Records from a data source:
......

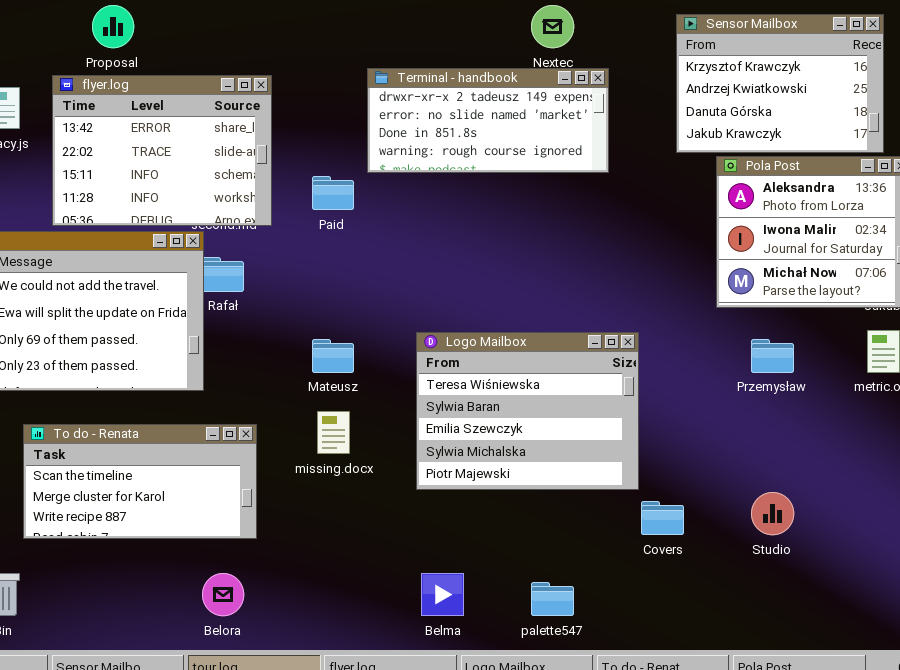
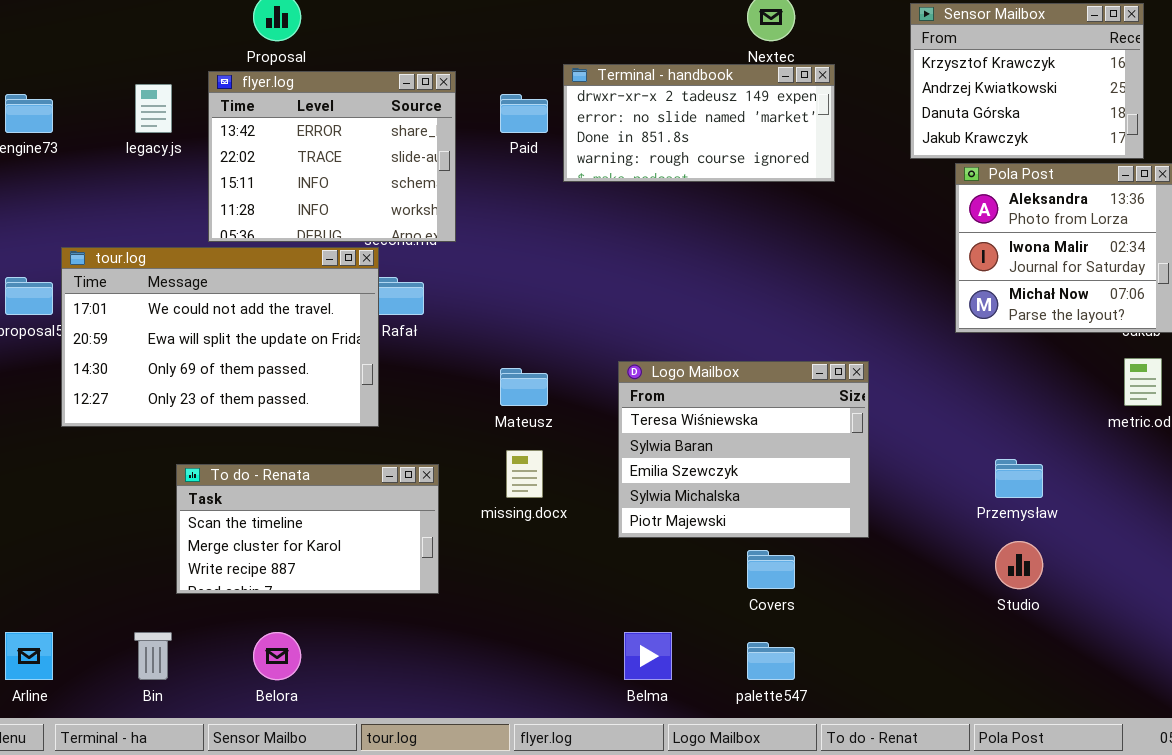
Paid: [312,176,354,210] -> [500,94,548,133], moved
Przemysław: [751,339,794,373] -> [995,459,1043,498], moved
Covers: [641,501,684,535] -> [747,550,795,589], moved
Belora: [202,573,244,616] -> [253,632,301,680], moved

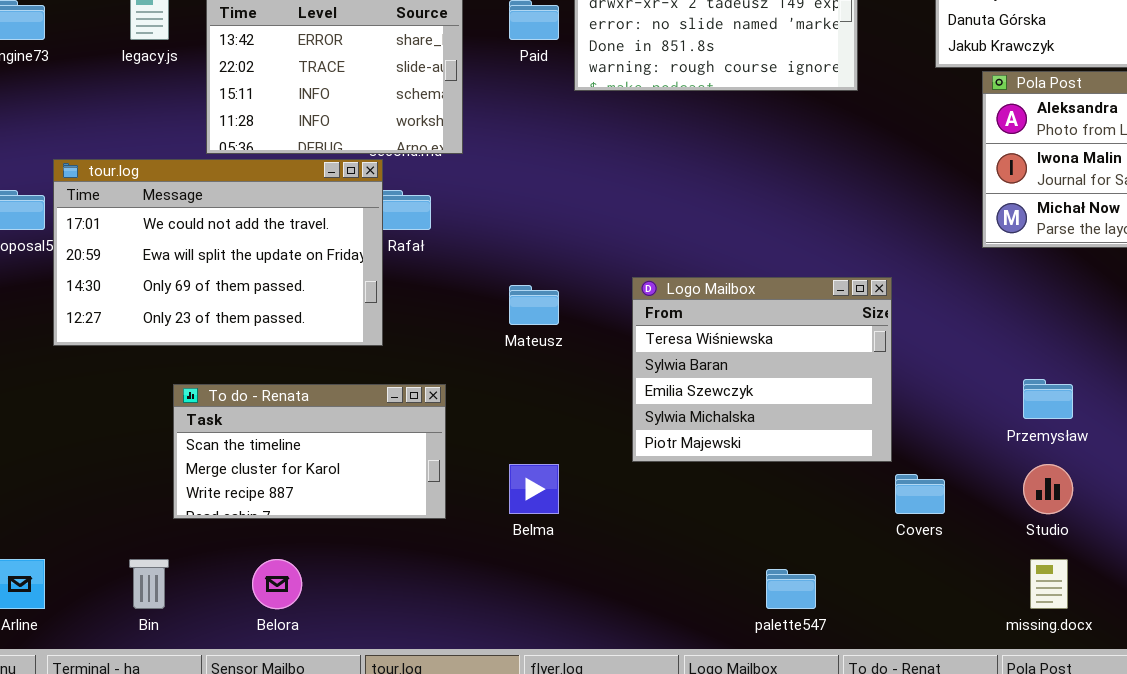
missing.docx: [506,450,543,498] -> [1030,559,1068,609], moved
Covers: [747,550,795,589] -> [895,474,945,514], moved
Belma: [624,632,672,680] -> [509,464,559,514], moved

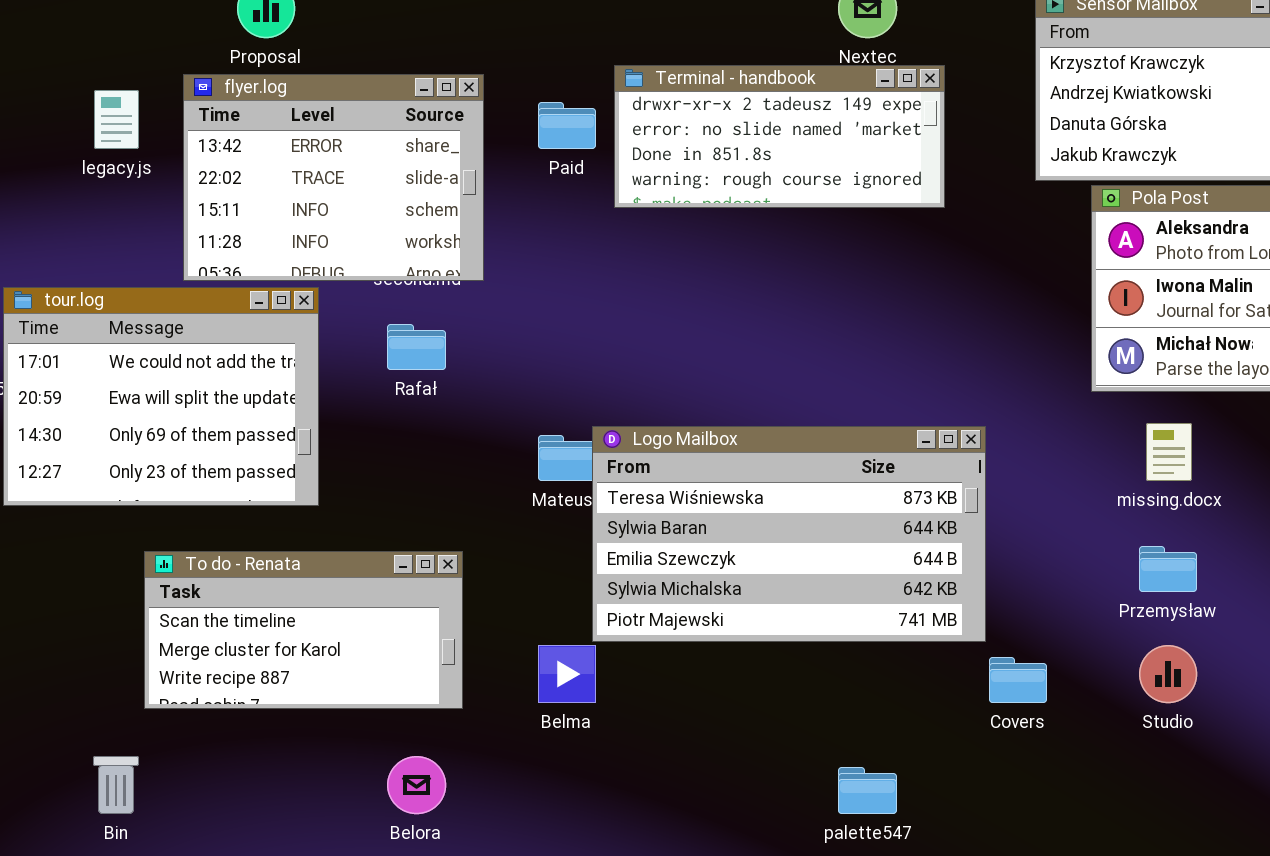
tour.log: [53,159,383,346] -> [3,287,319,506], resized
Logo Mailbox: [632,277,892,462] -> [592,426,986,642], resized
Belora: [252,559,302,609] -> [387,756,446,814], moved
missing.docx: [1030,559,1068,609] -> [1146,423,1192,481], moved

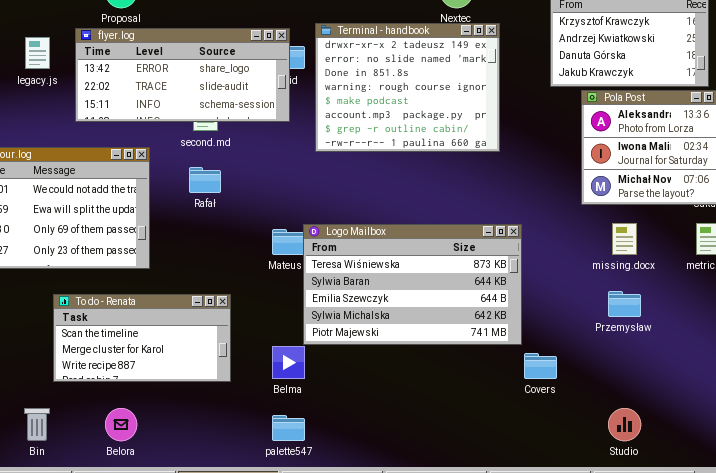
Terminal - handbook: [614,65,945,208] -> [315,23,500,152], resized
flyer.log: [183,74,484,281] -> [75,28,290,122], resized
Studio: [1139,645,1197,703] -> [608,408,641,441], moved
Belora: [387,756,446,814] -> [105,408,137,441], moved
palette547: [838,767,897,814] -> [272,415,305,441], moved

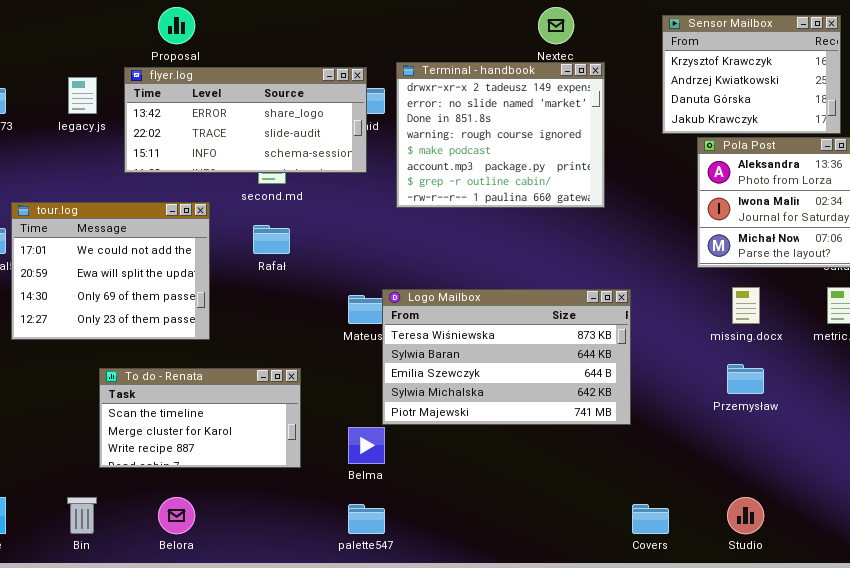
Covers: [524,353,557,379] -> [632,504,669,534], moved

......

TASK PROMPT =
Repeat every record precisely. Any picture among them stays out of the copy.

TASK ANSWER =
Paid: [312,176,354,210] -> [500,94,548,133], moved
Przemysław: [751,339,794,373] -> [995,459,1043,498], moved
Covers: [641,501,684,535] -> [747,550,795,589], moved
Belora: [202,573,244,616] -> [253,632,301,680], moved

missing.docx: [506,450,543,498] -> [1030,559,1068,609], moved
Covers: [747,550,795,589] -> [895,474,945,514], moved
Belma: [624,632,672,680] -> [509,464,559,514], moved

tour.log: [53,159,383,346] -> [3,287,319,506], resized
Logo Mailbox: [632,277,892,462] -> [592,426,986,642], resized
Belora: [252,559,302,609] -> [387,756,446,814], moved
missing.docx: [1030,559,1068,609] -> [1146,423,1192,481], moved

Terminal - handbook: [614,65,945,208] -> [315,23,500,152], resized
flyer.log: [183,74,484,281] -> [75,28,290,122], resized
Studio: [1139,645,1197,703] -> [608,408,641,441], moved
Belora: [387,756,446,814] -> [105,408,137,441], moved
palette547: [838,767,897,814] -> [272,415,305,441], moved

Covers: [524,353,557,379] -> [632,504,669,534], moved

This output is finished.